## Problem description
Search the data below for the word "plant" and copy each line that holds it.

## Extracted records

++++++++++++++++++++

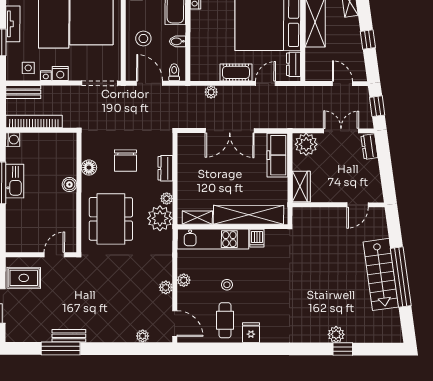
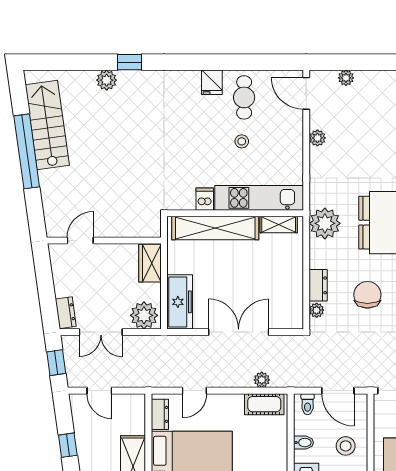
cot: (236, 72) -> (264, 404), moved
plant: (167, 199) -> (317, 310), moved
stairs: (381, 274) -> (47, 125), moved
plant: (184, 280) -> (295, 147), removed
window: (343, 349) -> (130, 62), moved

++++++++++++++++++++

## Written solution
plant: (167, 199) -> (317, 310), moved
plant: (184, 280) -> (295, 147), removed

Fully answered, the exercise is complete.